■ **Action item**
When copying the listing below, skip every picture and repeat exactly the lines from the first one through the line that contains "camera: 20 degrees right, 0 degrees up".

■ **Provided records**
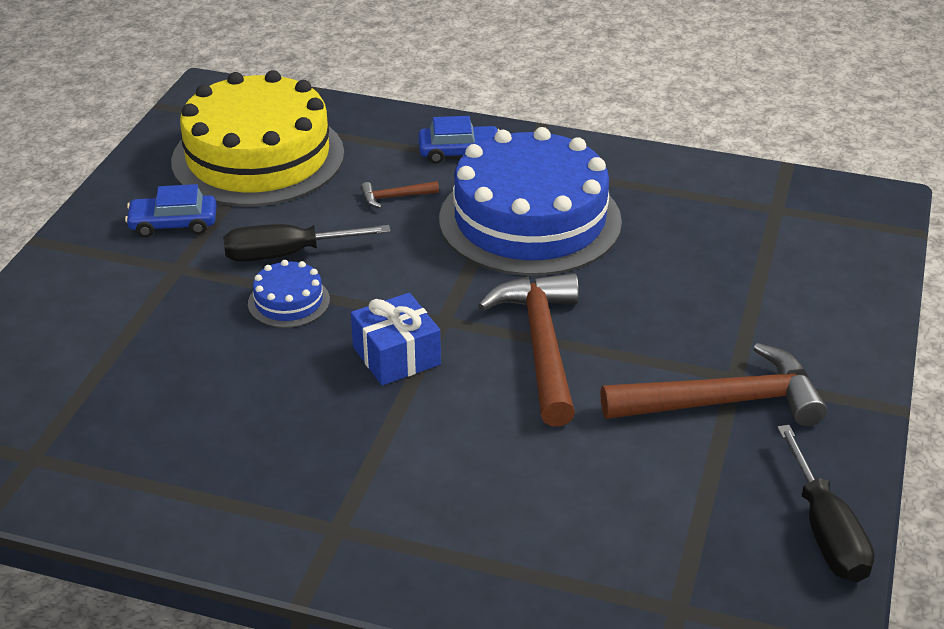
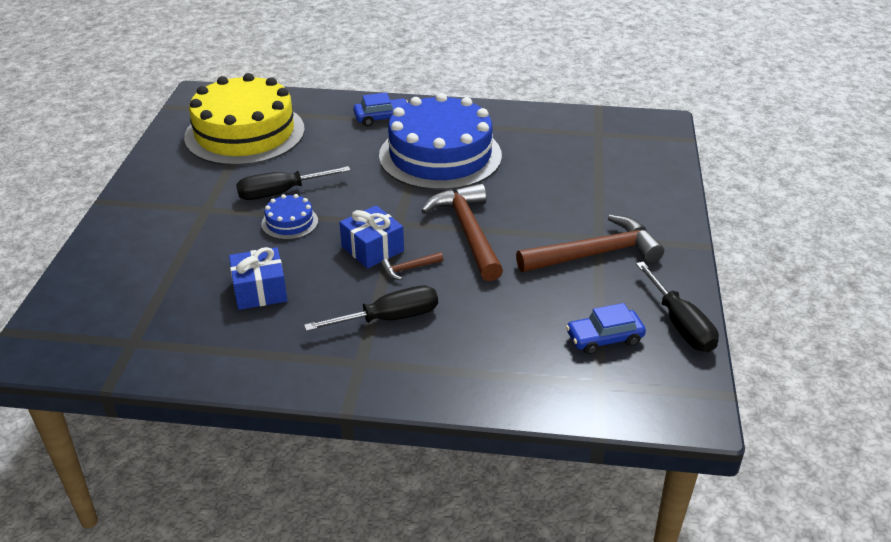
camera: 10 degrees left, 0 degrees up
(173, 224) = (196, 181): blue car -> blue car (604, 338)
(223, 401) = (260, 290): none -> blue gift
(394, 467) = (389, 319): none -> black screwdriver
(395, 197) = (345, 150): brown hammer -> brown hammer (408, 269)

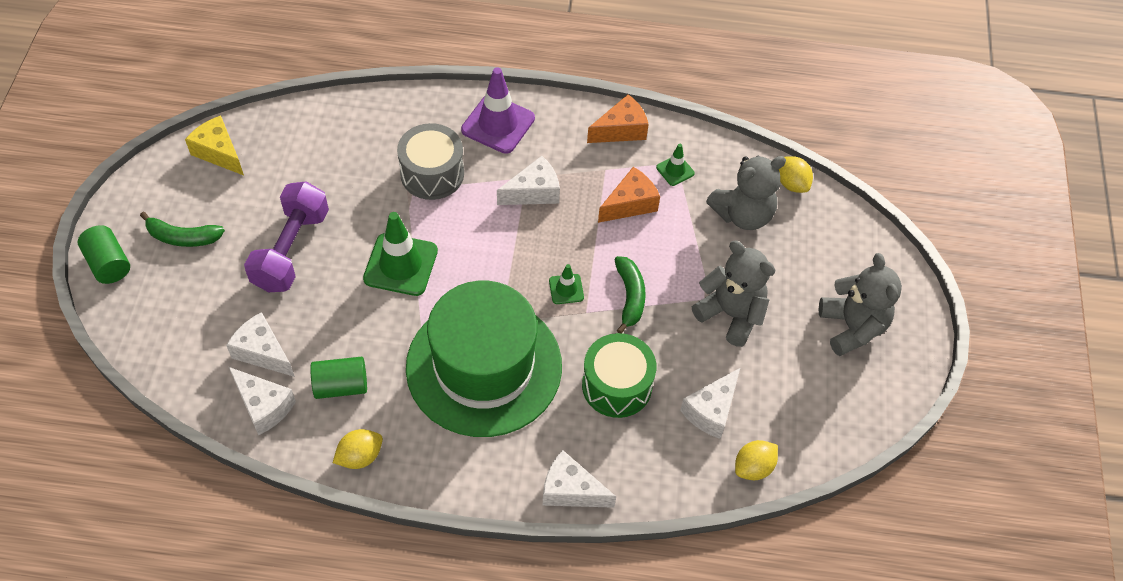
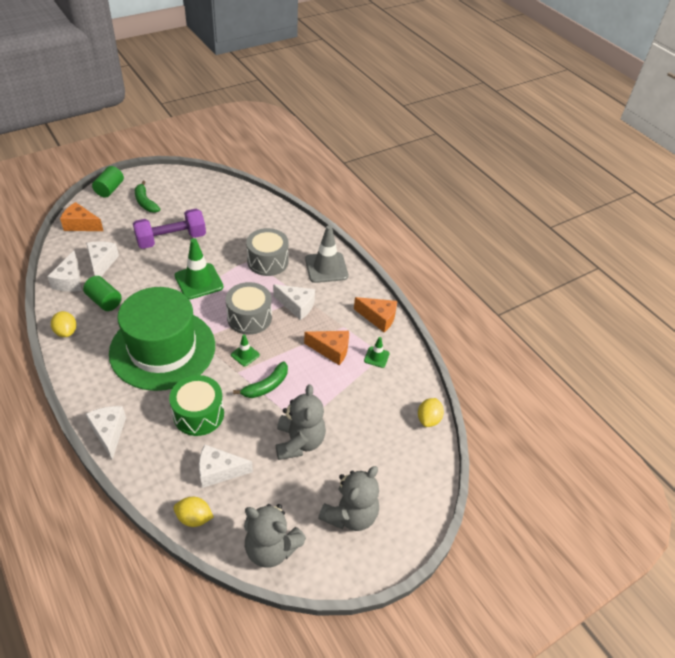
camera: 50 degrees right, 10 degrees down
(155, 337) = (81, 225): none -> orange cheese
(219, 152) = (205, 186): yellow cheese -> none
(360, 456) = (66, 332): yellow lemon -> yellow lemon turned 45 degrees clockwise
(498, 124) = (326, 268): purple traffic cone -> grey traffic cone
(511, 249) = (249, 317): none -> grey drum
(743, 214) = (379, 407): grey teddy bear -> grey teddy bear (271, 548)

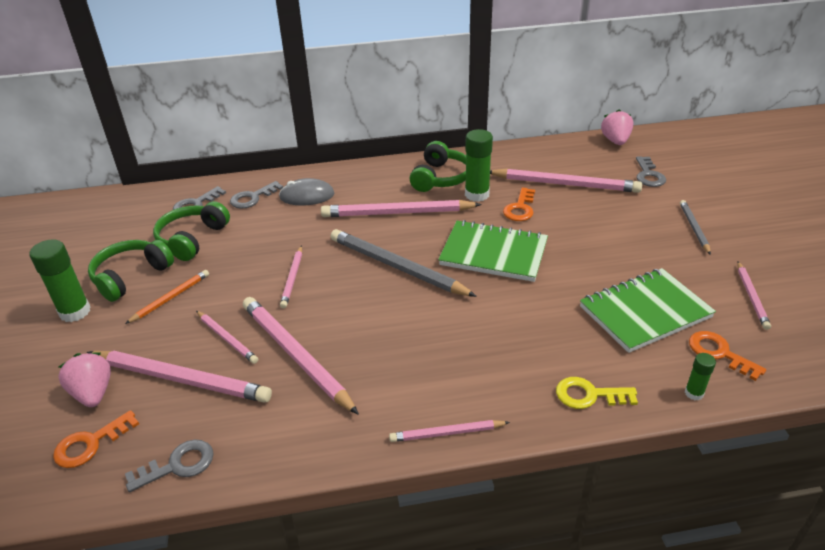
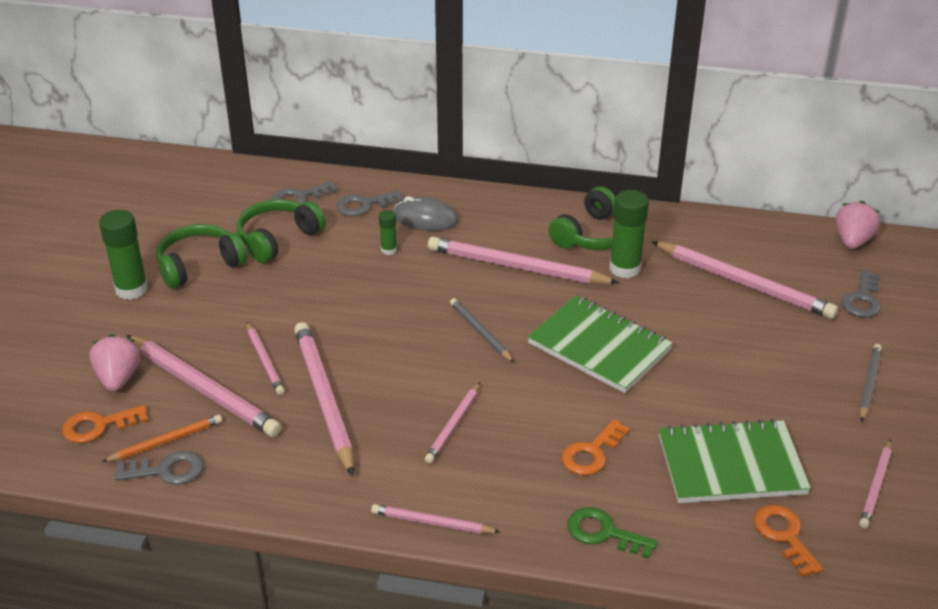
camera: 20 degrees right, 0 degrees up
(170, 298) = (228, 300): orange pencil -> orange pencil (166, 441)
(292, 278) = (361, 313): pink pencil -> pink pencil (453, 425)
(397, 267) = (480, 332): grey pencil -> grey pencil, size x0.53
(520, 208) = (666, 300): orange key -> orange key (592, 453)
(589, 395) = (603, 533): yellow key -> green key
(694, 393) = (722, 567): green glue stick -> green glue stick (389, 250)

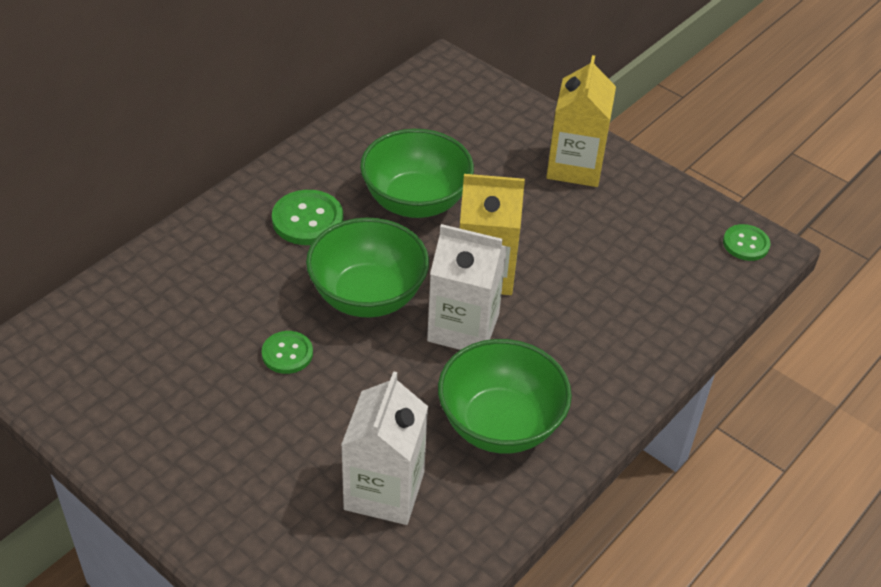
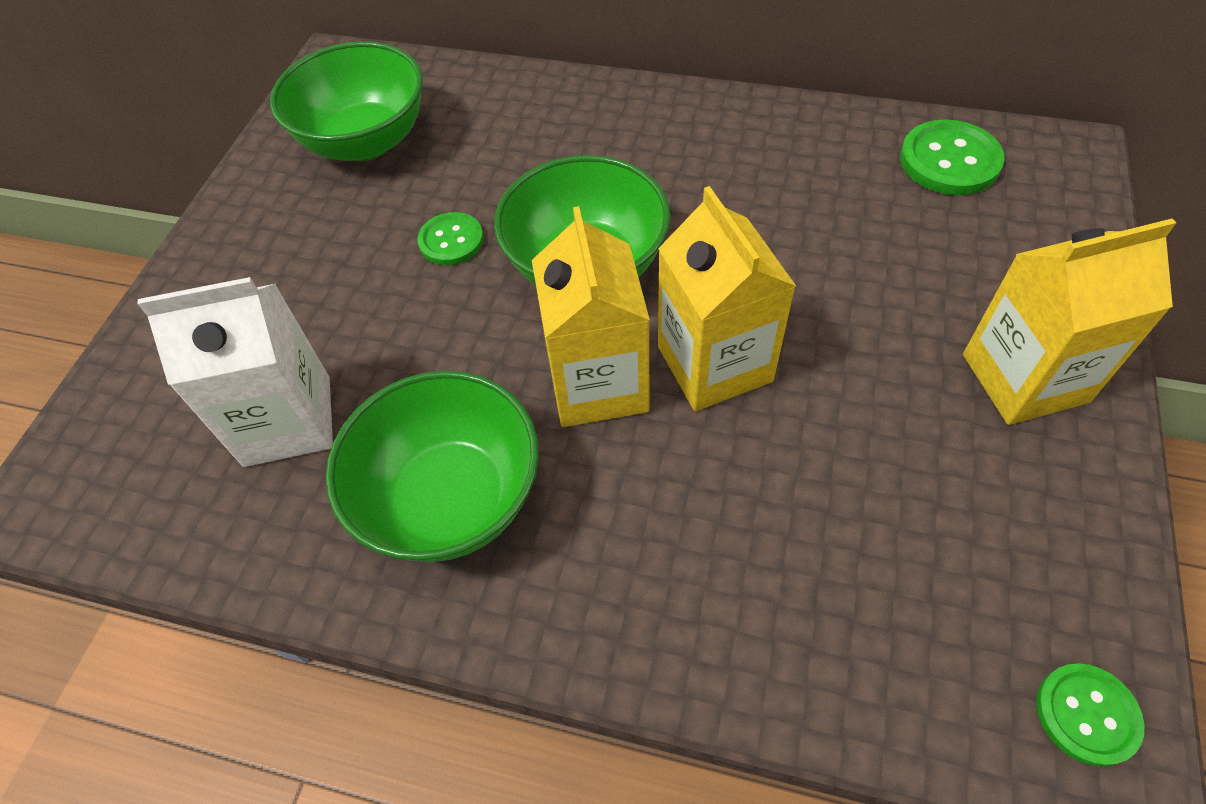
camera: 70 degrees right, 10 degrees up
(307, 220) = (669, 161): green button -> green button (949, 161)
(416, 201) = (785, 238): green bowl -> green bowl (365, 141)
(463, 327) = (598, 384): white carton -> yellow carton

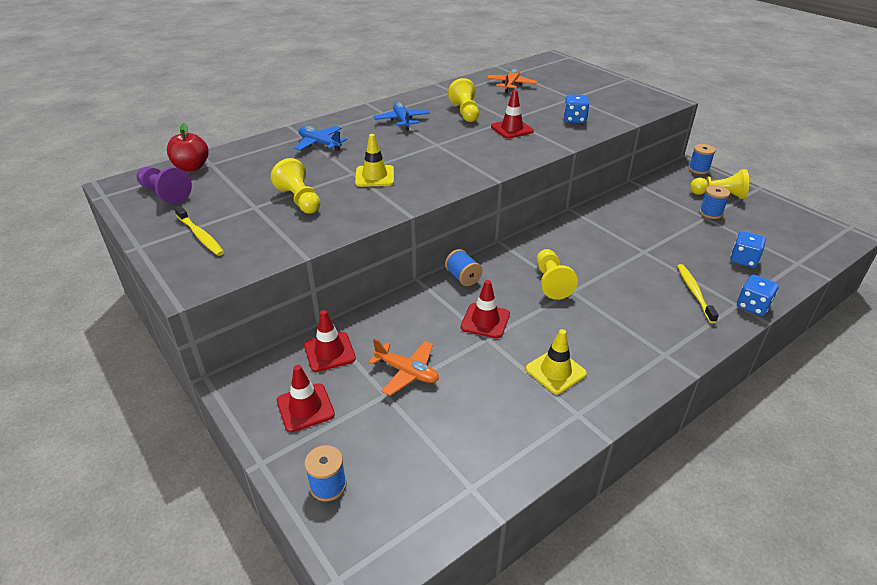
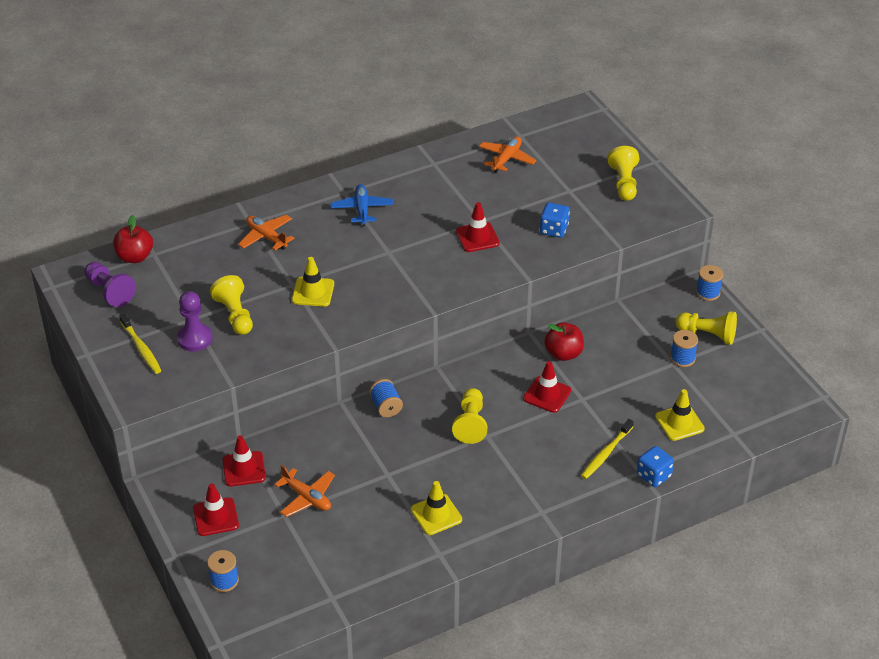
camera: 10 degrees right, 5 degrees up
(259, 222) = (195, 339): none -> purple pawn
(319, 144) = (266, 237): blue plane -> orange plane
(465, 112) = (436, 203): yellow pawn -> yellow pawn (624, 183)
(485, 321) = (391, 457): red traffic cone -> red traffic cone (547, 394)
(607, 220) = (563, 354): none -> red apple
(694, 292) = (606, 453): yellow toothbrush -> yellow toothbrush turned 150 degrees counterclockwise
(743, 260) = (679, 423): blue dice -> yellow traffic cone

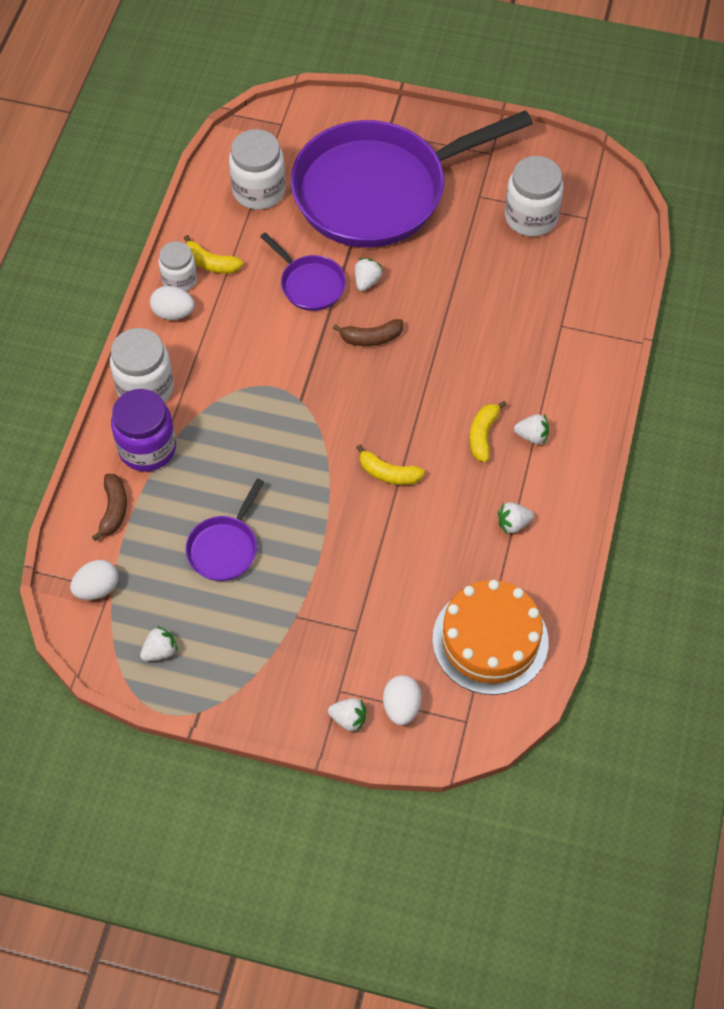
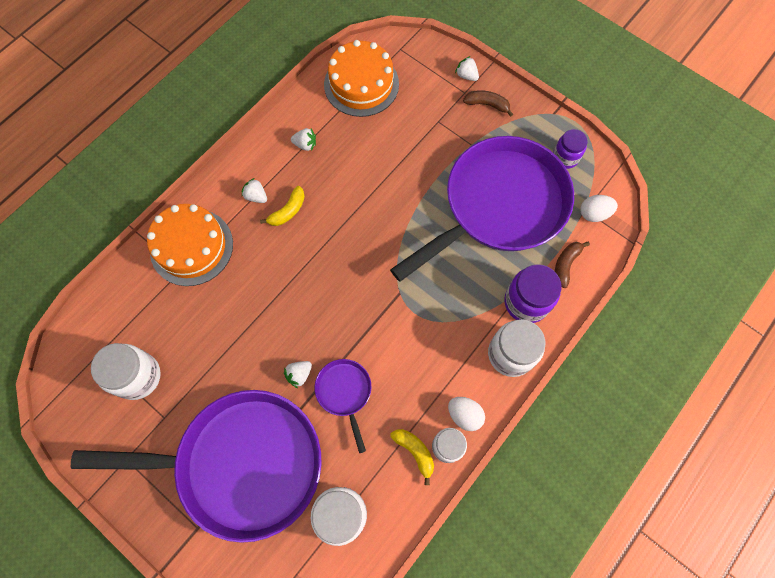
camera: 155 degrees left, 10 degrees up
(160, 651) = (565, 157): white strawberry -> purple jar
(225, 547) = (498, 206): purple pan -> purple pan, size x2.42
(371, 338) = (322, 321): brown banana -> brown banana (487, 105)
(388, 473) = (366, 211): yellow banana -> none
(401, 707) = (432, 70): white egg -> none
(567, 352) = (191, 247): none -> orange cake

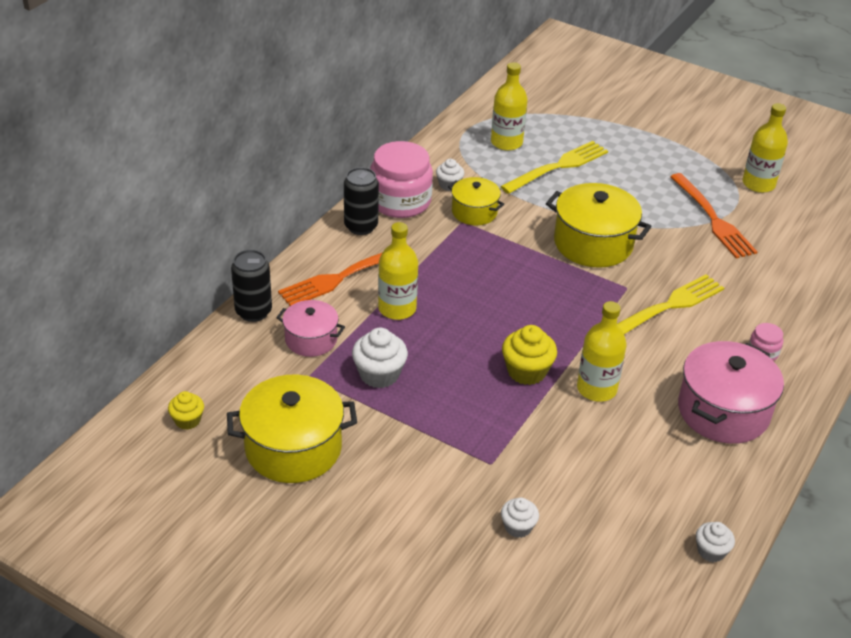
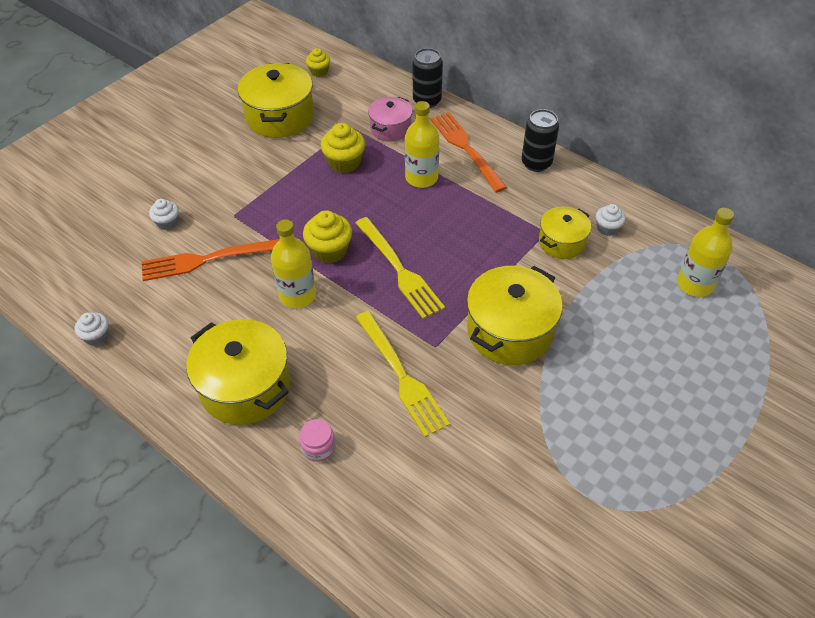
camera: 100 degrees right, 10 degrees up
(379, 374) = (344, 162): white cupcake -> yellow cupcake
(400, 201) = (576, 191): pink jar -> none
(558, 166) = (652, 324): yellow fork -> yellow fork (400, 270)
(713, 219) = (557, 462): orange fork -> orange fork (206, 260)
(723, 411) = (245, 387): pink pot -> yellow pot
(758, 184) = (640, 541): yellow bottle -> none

■ **Solution**
camera: 10 degrees left, 0 degrees up
(173, 224) = (196, 181): blue car -> blue car (604, 338)
(223, 401) = (260, 290): none -> blue gift
(394, 467) = (389, 319): none -> black screwdriver
(395, 197) = (345, 150): brown hammer -> brown hammer (408, 269)

camera: 50 degrees right, 10 degrees down
(155, 337) = (81, 225): none -> orange cheese
(219, 152) = (205, 186): yellow cheese -> none
(360, 456) = (66, 332): yellow lemon -> yellow lemon turned 45 degrees clockwise
(498, 124) = (326, 268): purple traffic cone -> grey traffic cone
(511, 249) = (249, 317): none -> grey drum
(743, 214) = (379, 407): grey teddy bear -> grey teddy bear (271, 548)

camera: 20 degrees right, 0 degrees up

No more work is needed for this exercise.